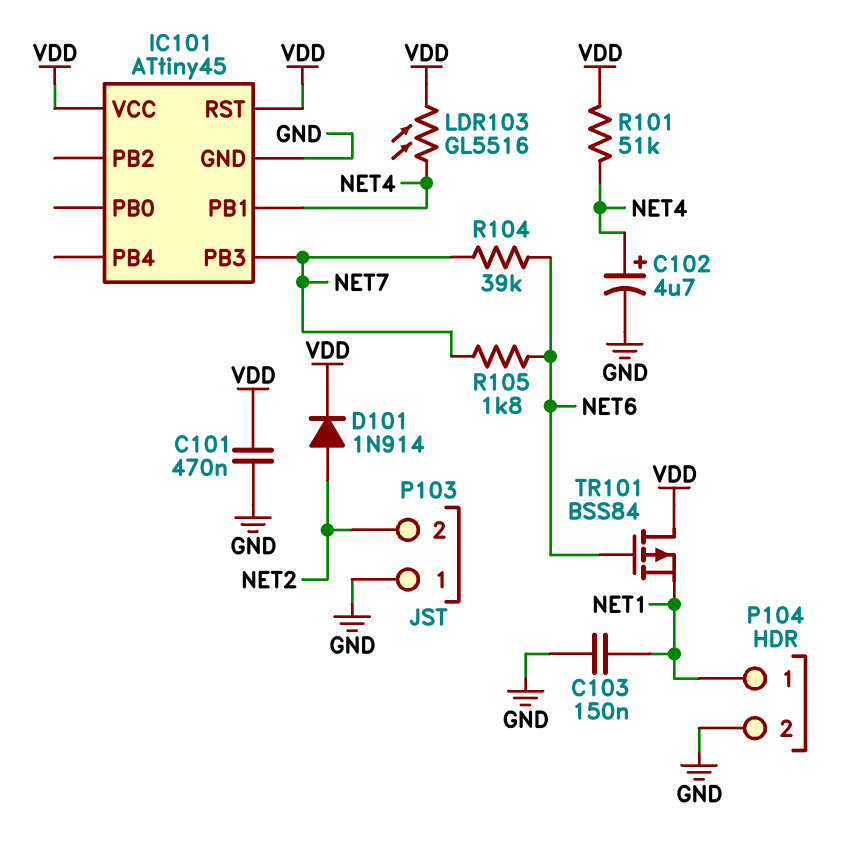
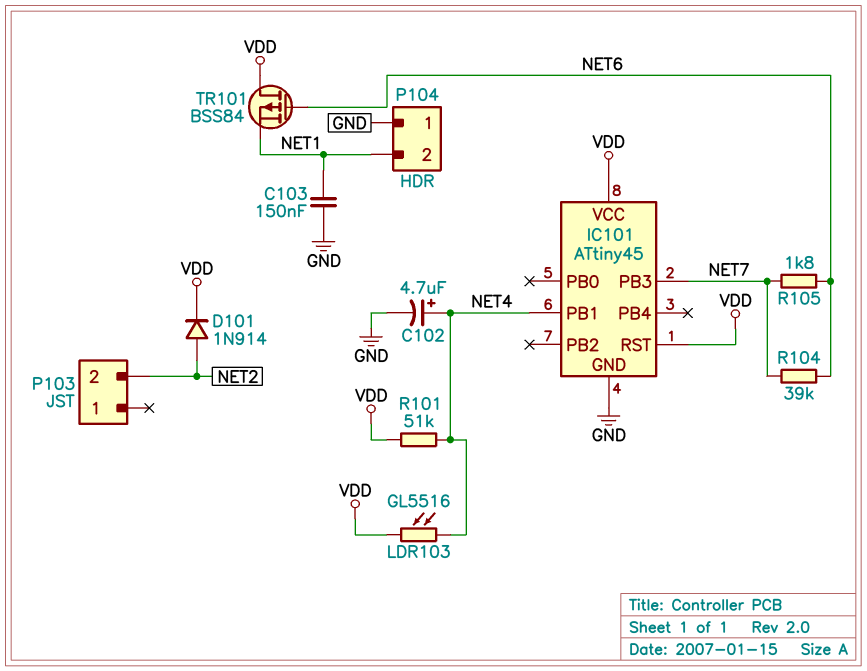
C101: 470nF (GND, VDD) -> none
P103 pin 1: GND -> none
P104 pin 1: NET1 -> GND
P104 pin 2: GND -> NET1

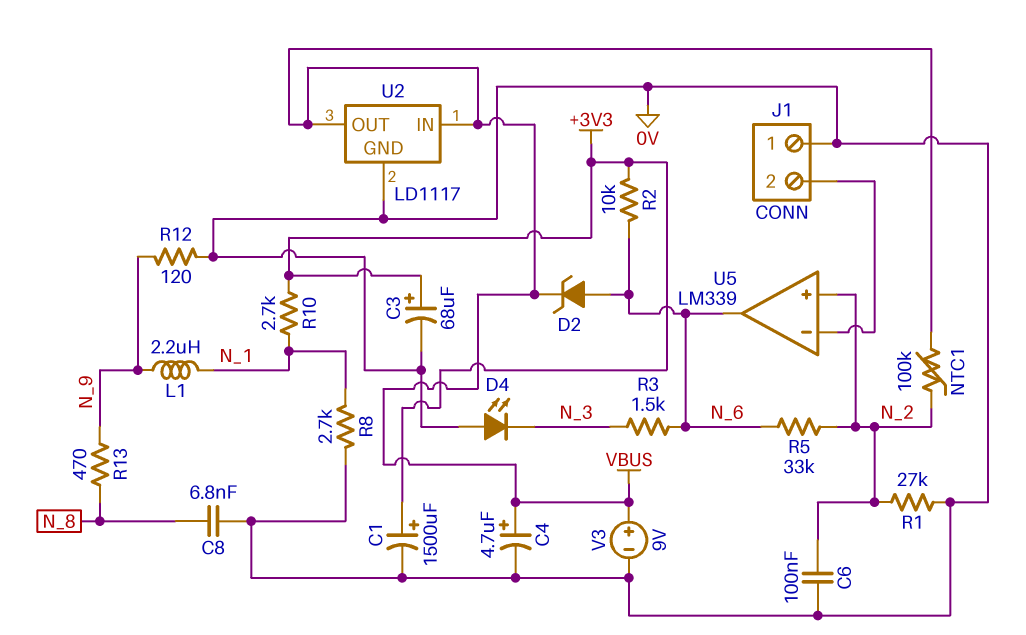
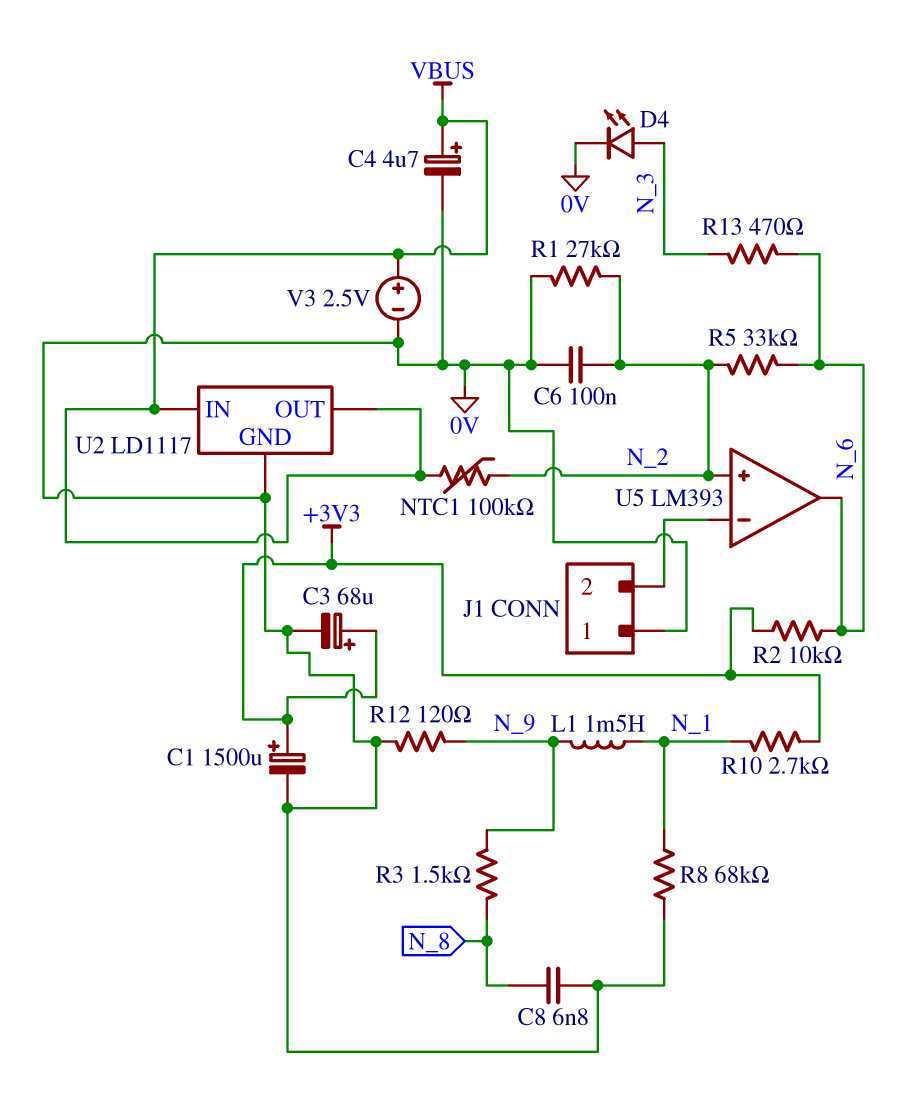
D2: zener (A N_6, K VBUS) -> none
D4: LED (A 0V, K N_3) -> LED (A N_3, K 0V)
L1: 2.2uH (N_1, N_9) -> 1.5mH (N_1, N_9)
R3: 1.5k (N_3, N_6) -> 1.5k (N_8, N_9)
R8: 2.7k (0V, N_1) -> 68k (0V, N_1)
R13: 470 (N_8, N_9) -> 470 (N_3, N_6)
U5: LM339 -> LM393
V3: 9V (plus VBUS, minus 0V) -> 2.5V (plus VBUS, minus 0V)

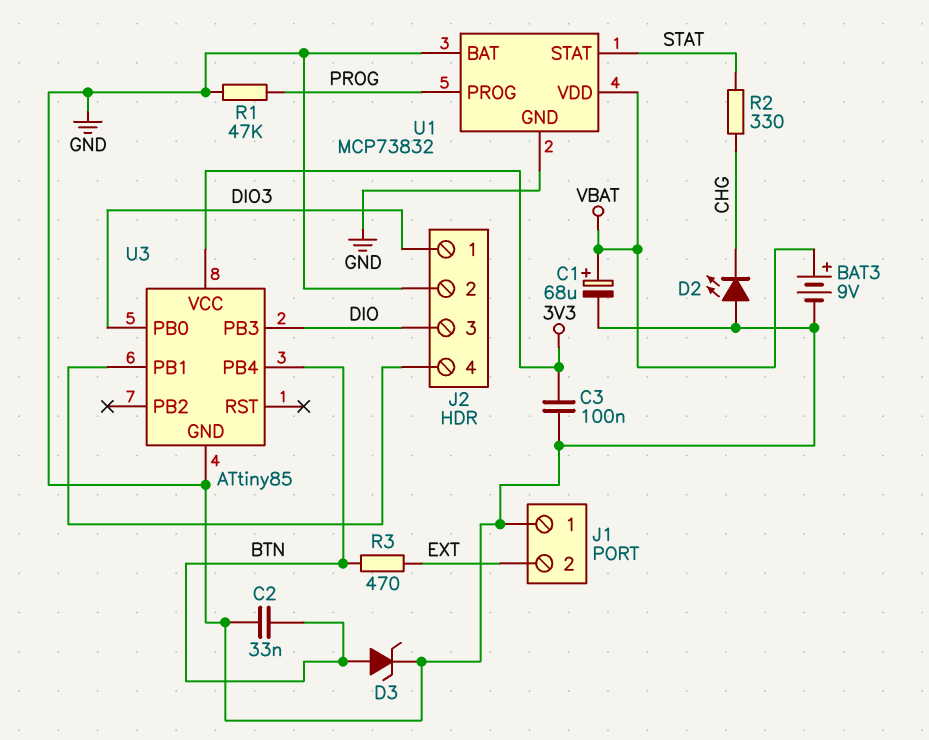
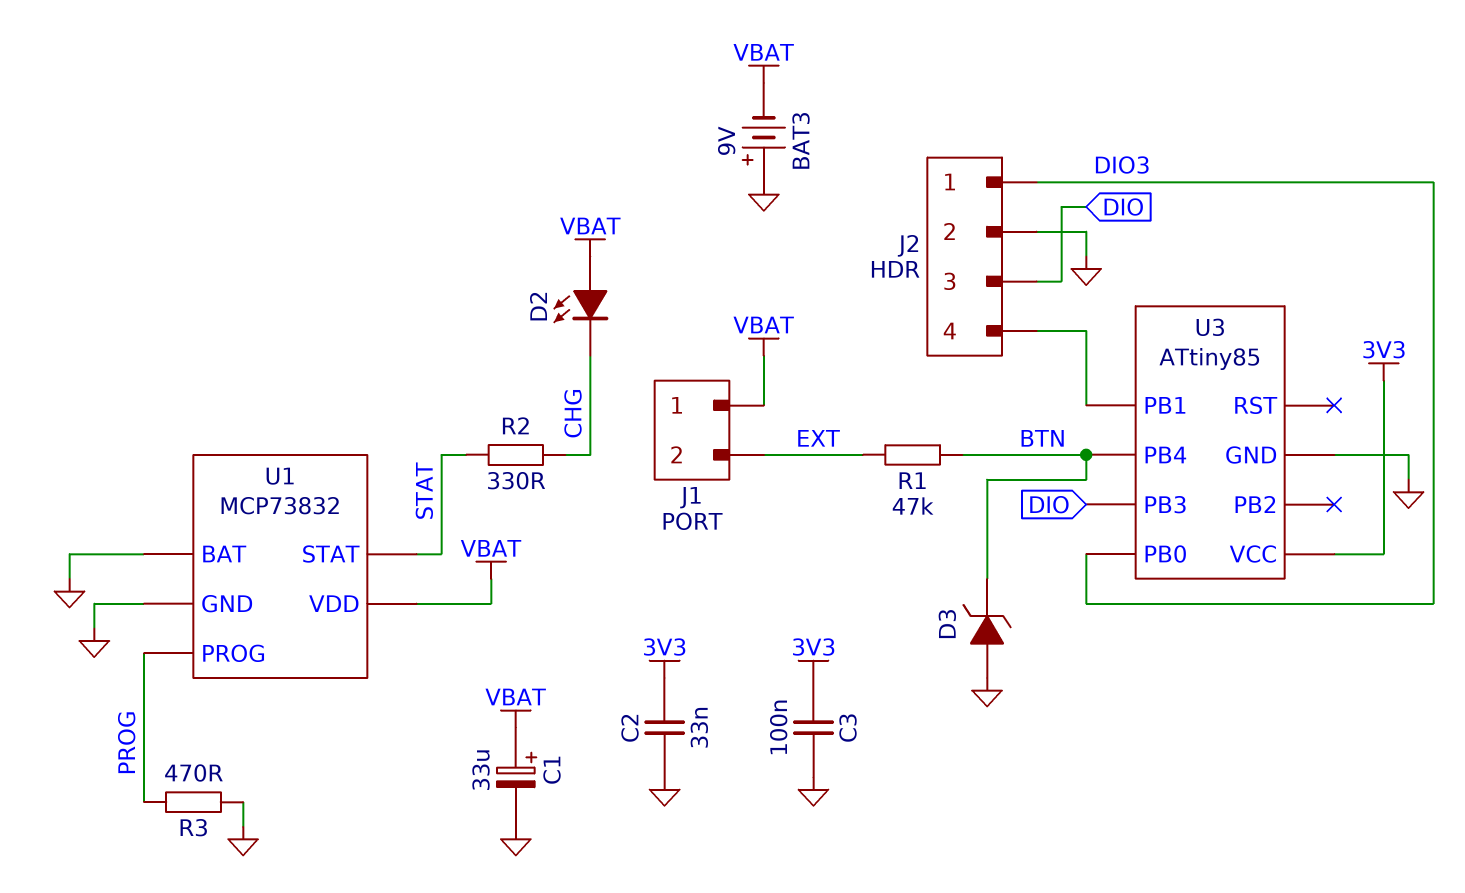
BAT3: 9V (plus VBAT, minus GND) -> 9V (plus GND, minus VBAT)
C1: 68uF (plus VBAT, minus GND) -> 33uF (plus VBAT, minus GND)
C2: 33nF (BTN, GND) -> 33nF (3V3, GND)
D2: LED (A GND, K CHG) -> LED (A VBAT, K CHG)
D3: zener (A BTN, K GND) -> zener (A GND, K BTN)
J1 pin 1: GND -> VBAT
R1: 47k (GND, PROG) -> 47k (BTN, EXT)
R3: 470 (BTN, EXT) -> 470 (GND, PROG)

◇ ◇ ◇ ◇

◆ PROBLEM DESCRIPTION ◆
Where a line in the listing holds the string "zener", include it in the count, then report the total alone.

◆ ANSWER SPACE ◆
2